(Scene comparison data)
----

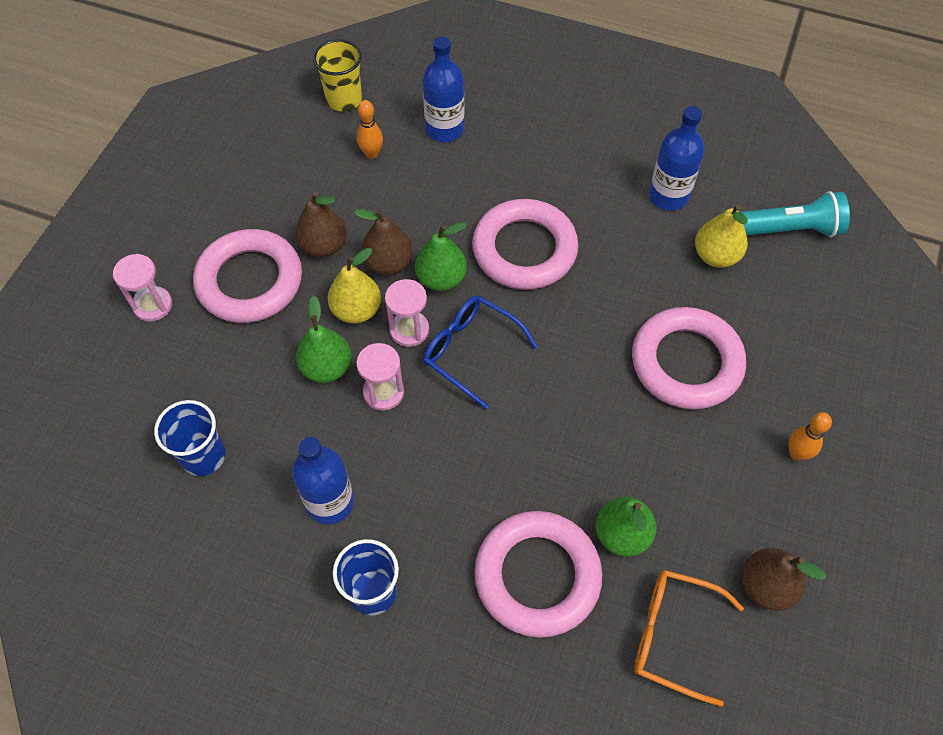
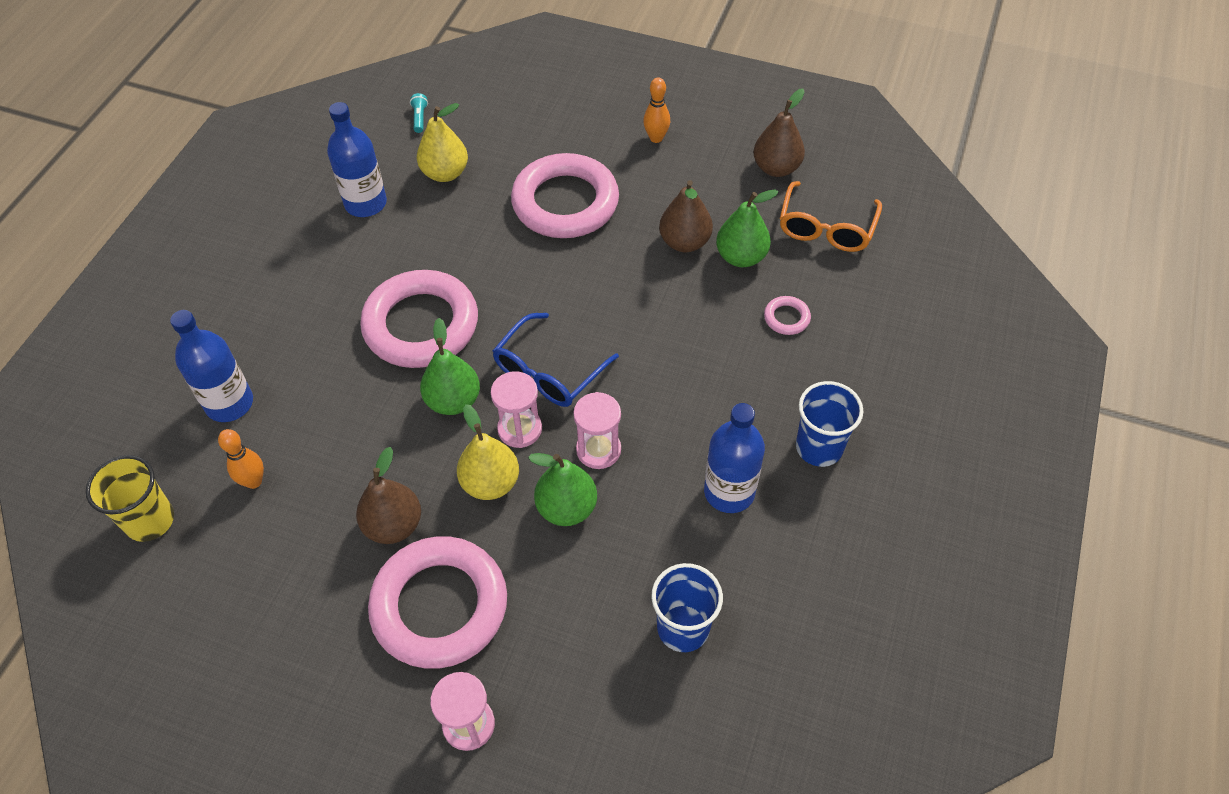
camera: 90 degrees left, 5 degrees down
brown pear [354,209,413,275] -> brown pear moved to [659,180,713,252]
pink ring [474,511,602,637] -> pink ring [764,296,811,335], size x0.40
turquoise flashlight [741,191,850,237] -> turquoise flashlight [410,93,428,133], size x0.41

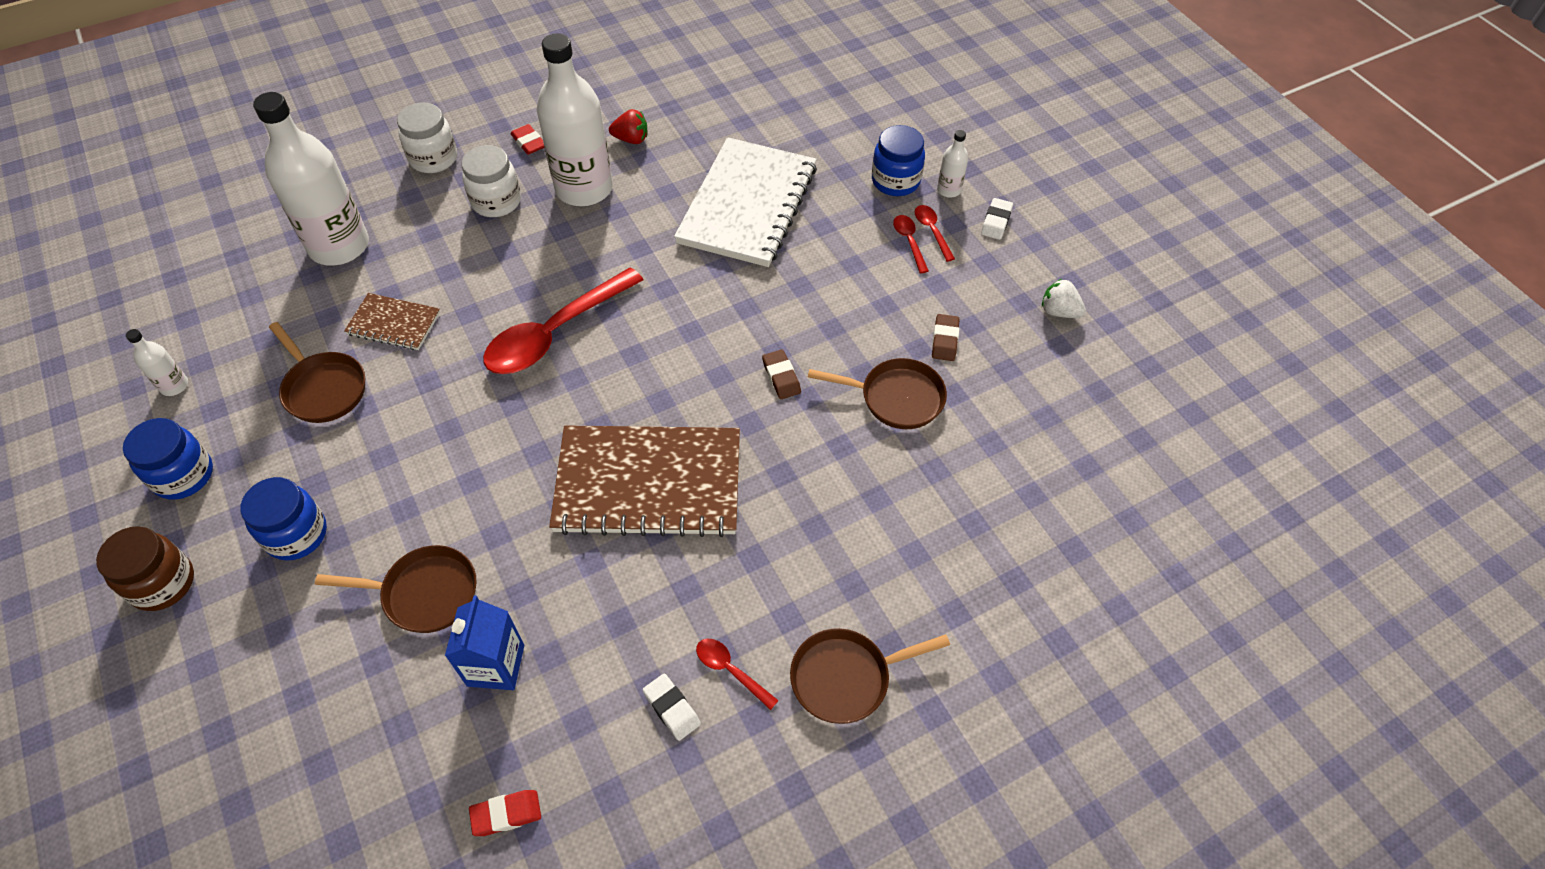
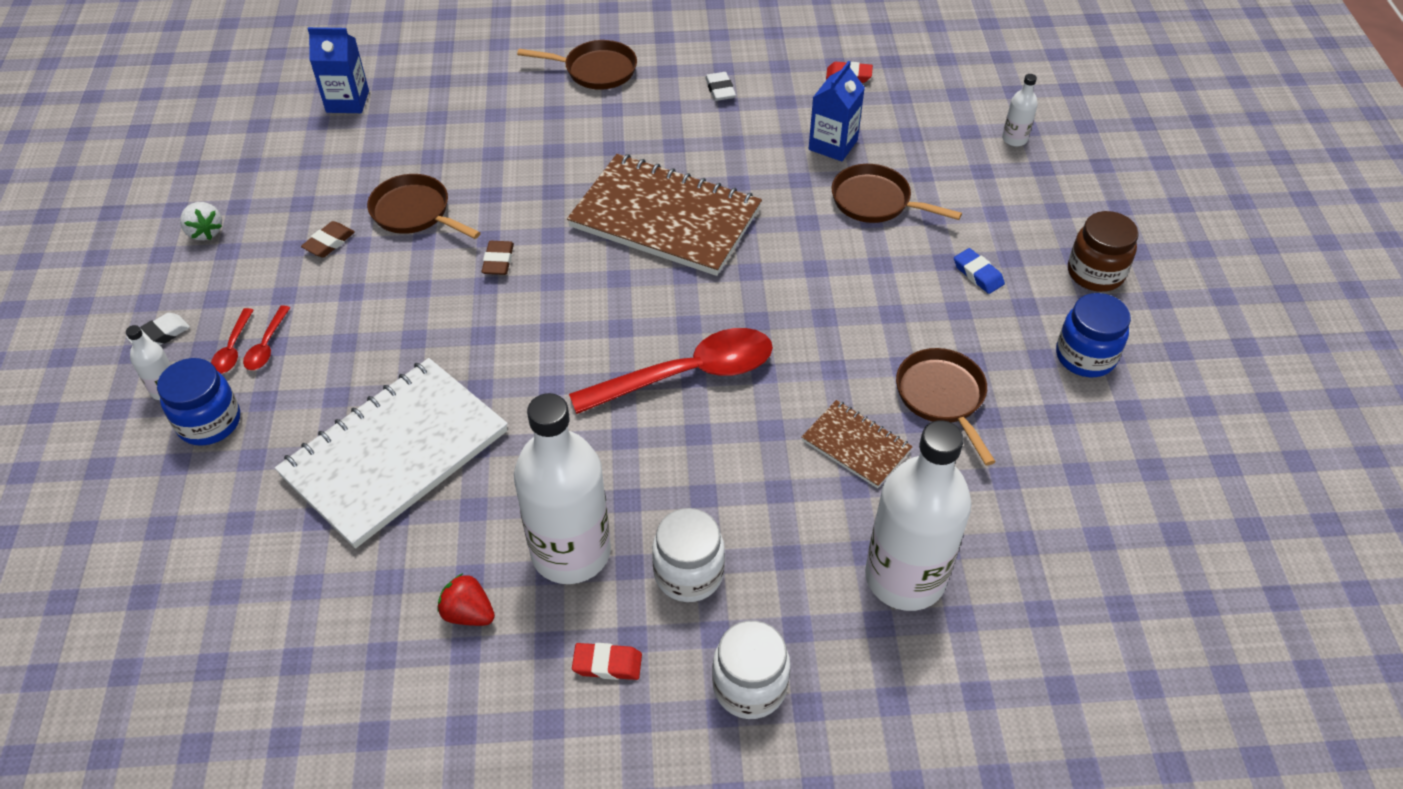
camera: 155 degrees left, 5 degrees down
white bottle [126,329,188,396] -> white bottle moved to [1002,74,1038,146]
blue jar [240,477,327,561] -> blue eraser [954,248,1005,294]
red eraser [511,124,544,155] -> red eraser turned 75 degrees counterclockwise [572,643,642,680]
red spoon [696,639,779,710] -> none
none -> blue carton [307,27,369,113]

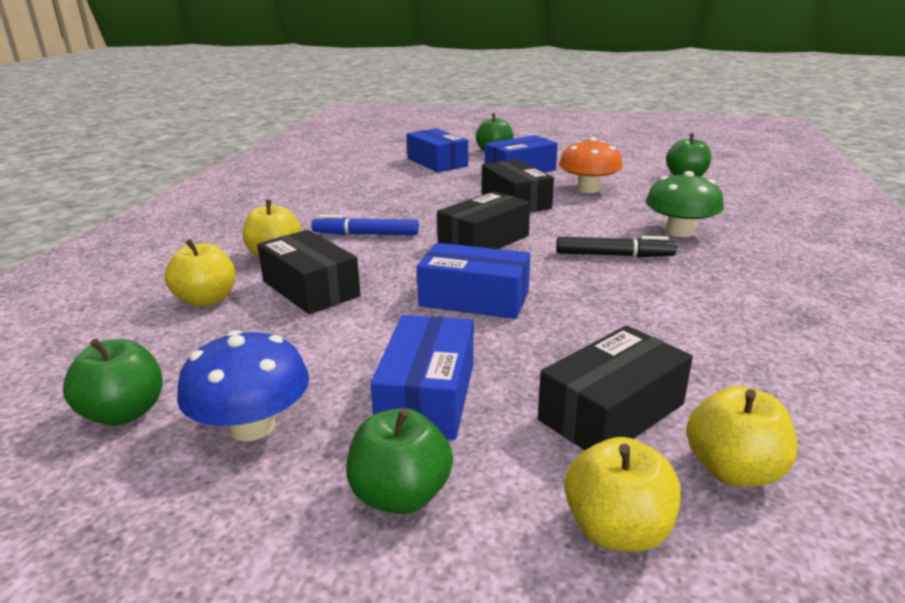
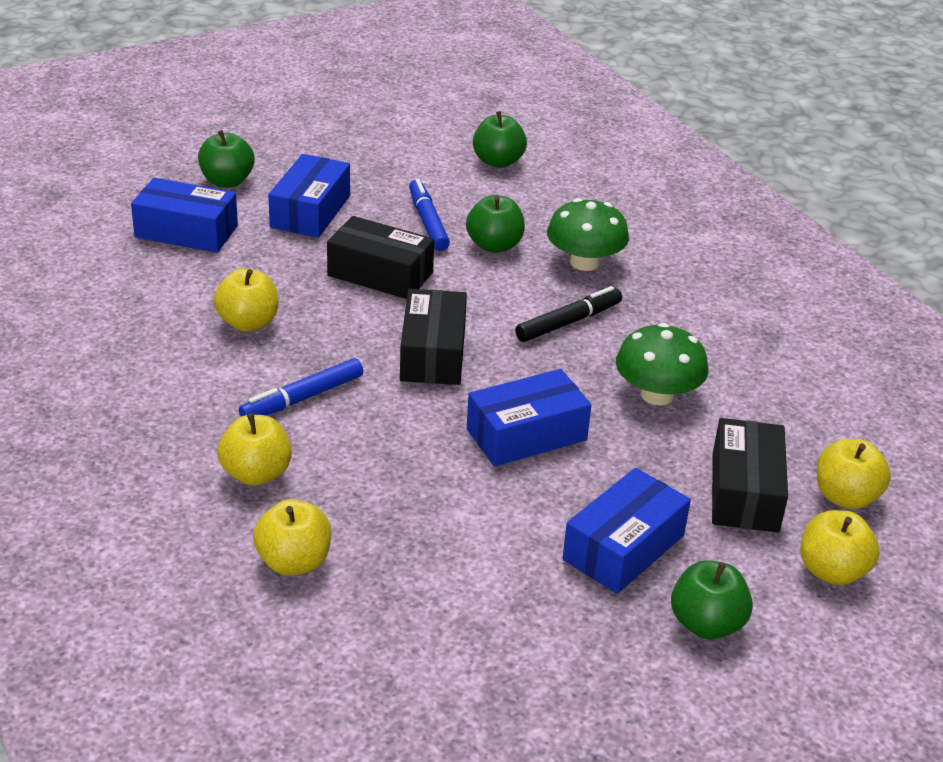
camera: 45 degrees left, 10 degrees up
green apple [63,338,163,426] -> green apple moved to [466,195,525,253]
blue mushroom [177,330,309,441] -> none
black box [257,230,361,314] -> none
blue box [370,315,473,440] -> blue box turned 75 degrees clockwise [562,468,691,594]
orange mushroom [559,137,623,193] -> blue marker [409,179,450,251]
none -> yellow apple [214,269,279,332]
none -> green mushroom [616,323,708,405]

----

Tally the lines above with "camera", please; number only.

(RESPONSE AREA)
3